WHAT IS REQUIRED — Give exactly the lines from the one with "D106: schottky 1N5817" through the final line of the listing below, both included, leaving out any pictures.

********

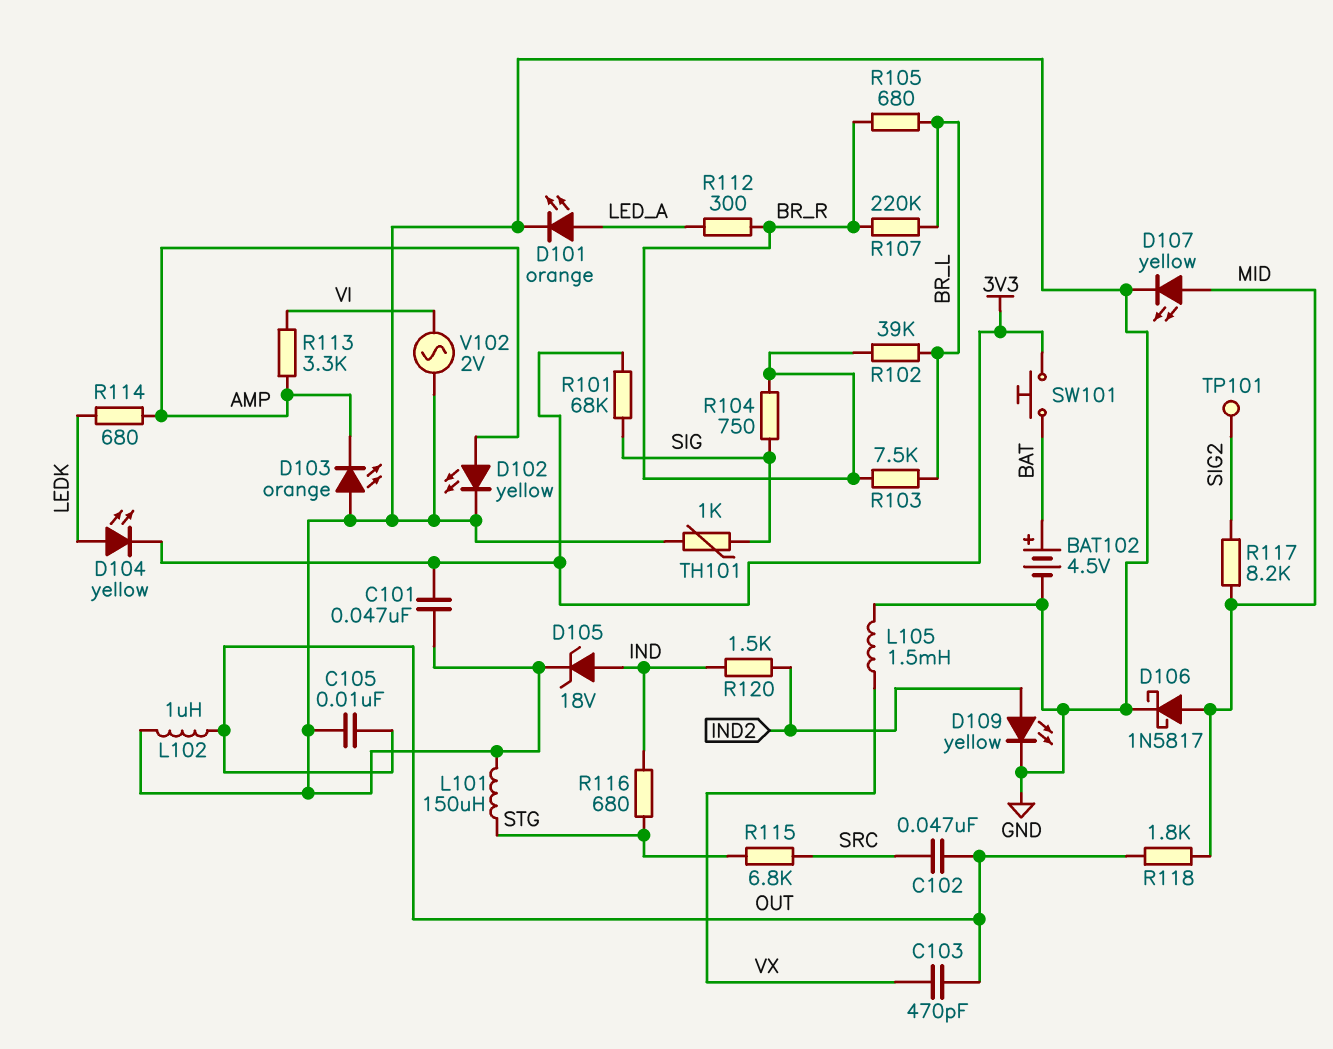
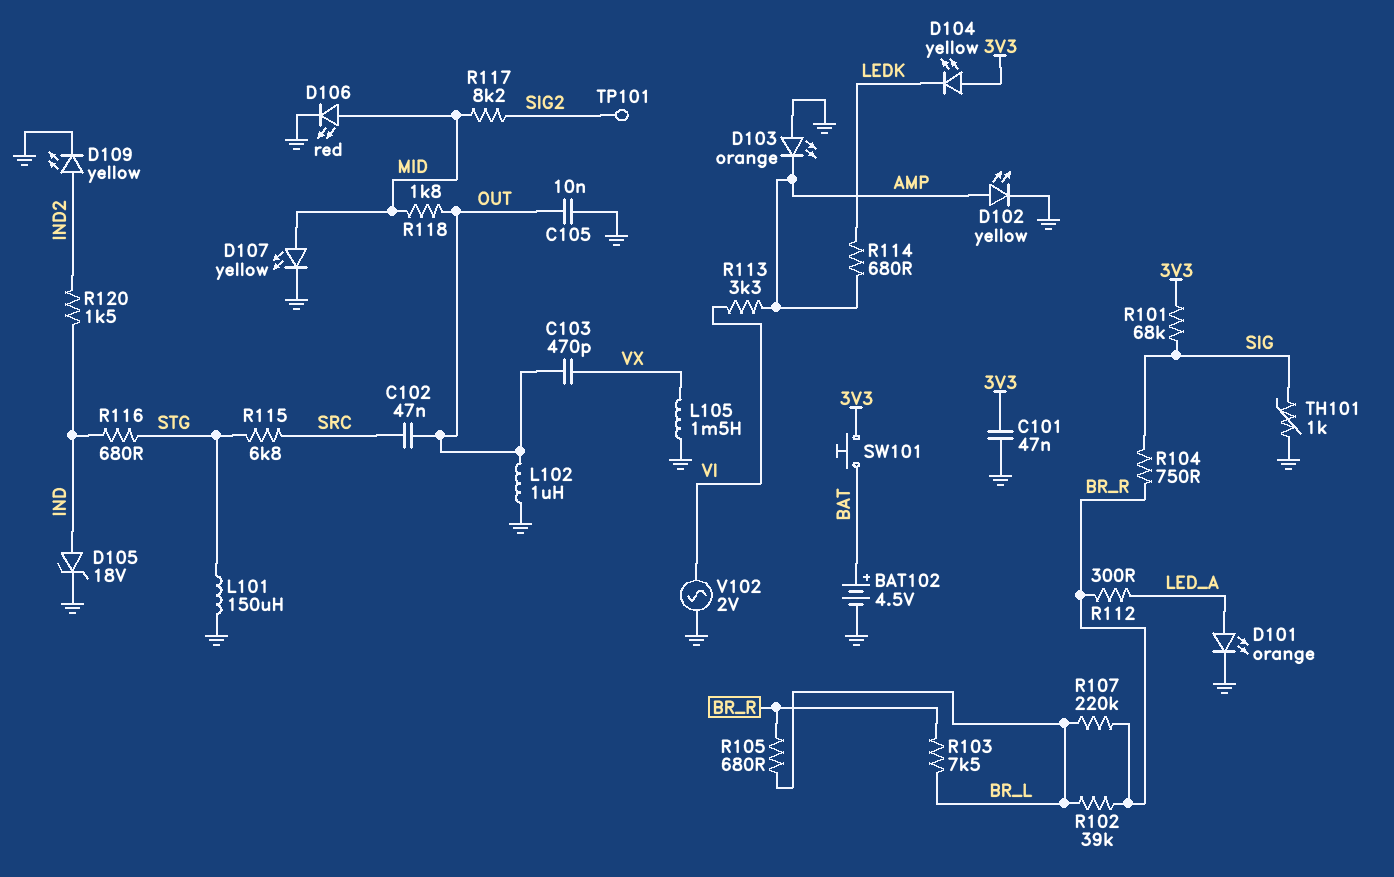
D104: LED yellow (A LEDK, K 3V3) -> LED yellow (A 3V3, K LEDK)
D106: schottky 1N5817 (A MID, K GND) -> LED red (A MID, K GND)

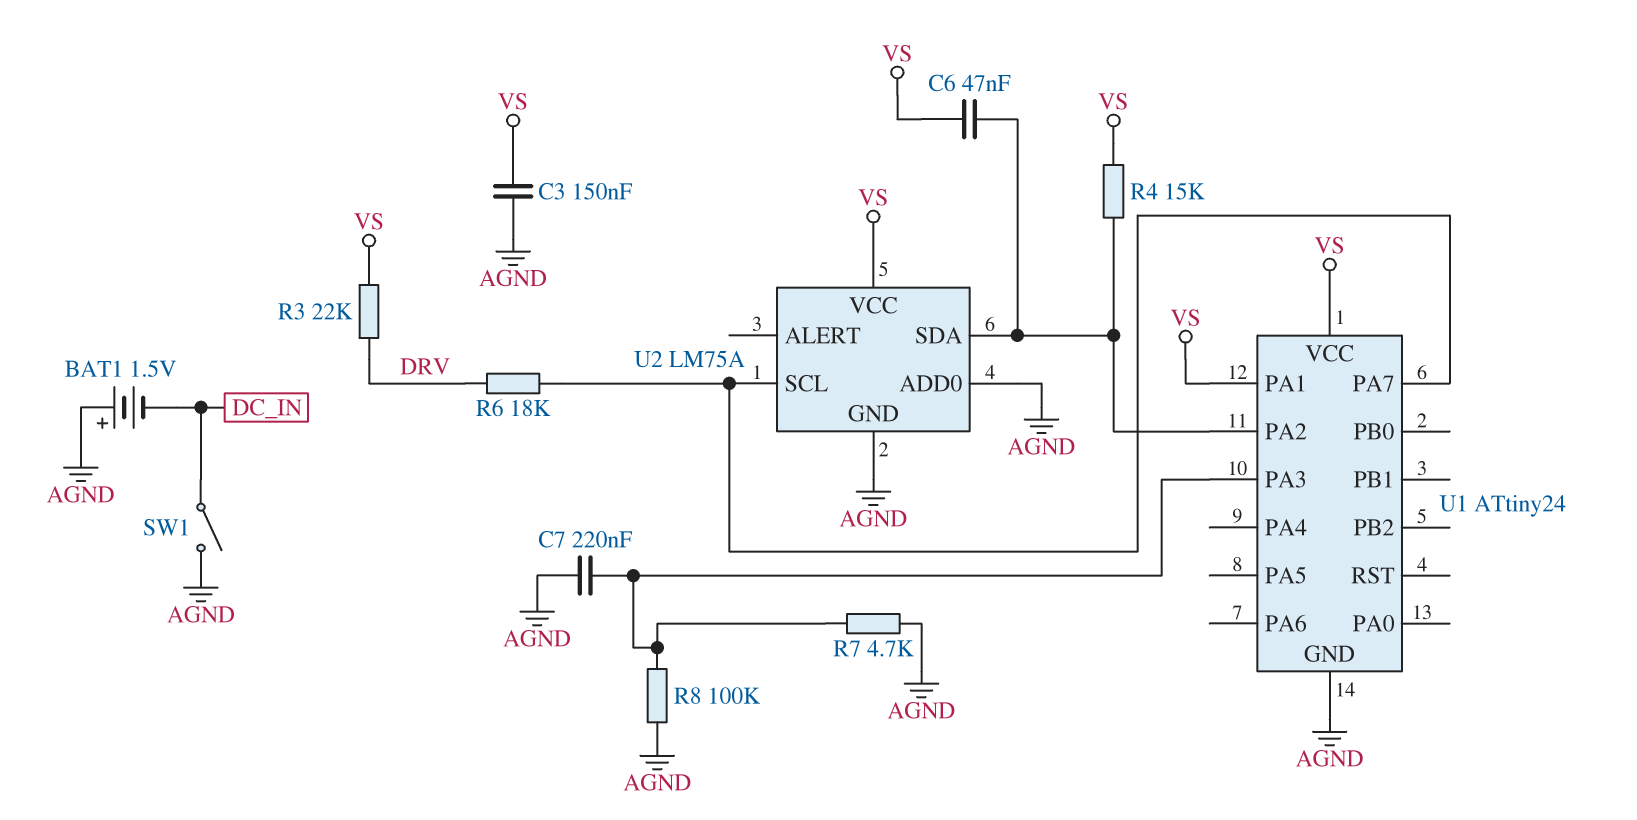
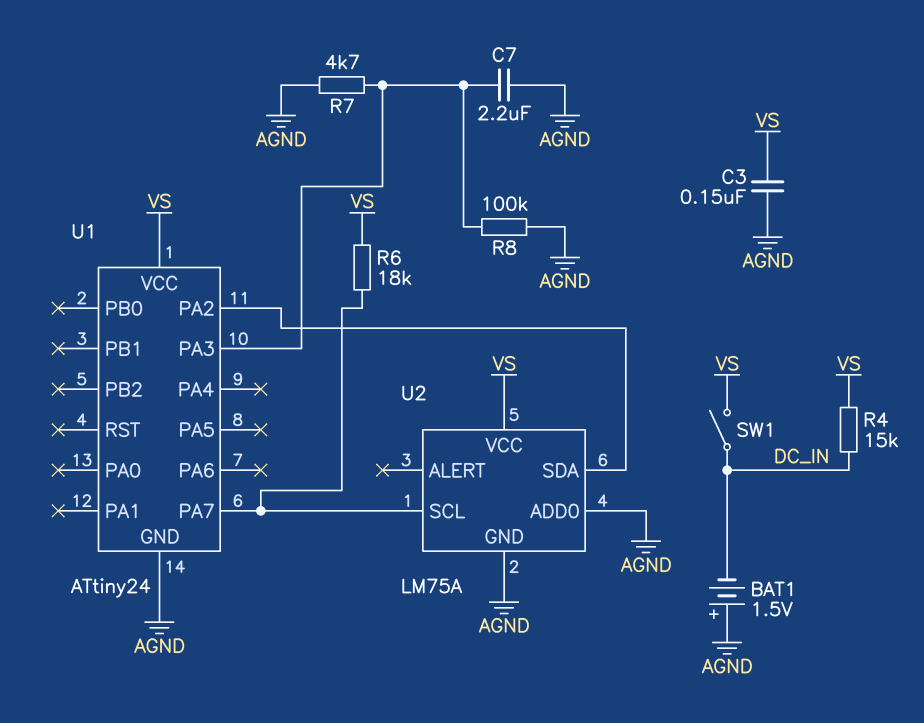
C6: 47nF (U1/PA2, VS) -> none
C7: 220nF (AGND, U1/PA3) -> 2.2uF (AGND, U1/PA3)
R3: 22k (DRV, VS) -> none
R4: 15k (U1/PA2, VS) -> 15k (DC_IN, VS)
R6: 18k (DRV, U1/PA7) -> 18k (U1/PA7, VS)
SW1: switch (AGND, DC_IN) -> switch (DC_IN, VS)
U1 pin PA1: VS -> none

********

COMPLETED TASK —
D106: schottky 1N5817 (A MID, K GND) -> LED red (A MID, K GND)

C6: 47nF (U1/PA2, VS) -> none
C7: 220nF (AGND, U1/PA3) -> 2.2uF (AGND, U1/PA3)
R3: 22k (DRV, VS) -> none
R4: 15k (U1/PA2, VS) -> 15k (DC_IN, VS)
R6: 18k (DRV, U1/PA7) -> 18k (U1/PA7, VS)
SW1: switch (AGND, DC_IN) -> switch (DC_IN, VS)
U1 pin PA1: VS -> none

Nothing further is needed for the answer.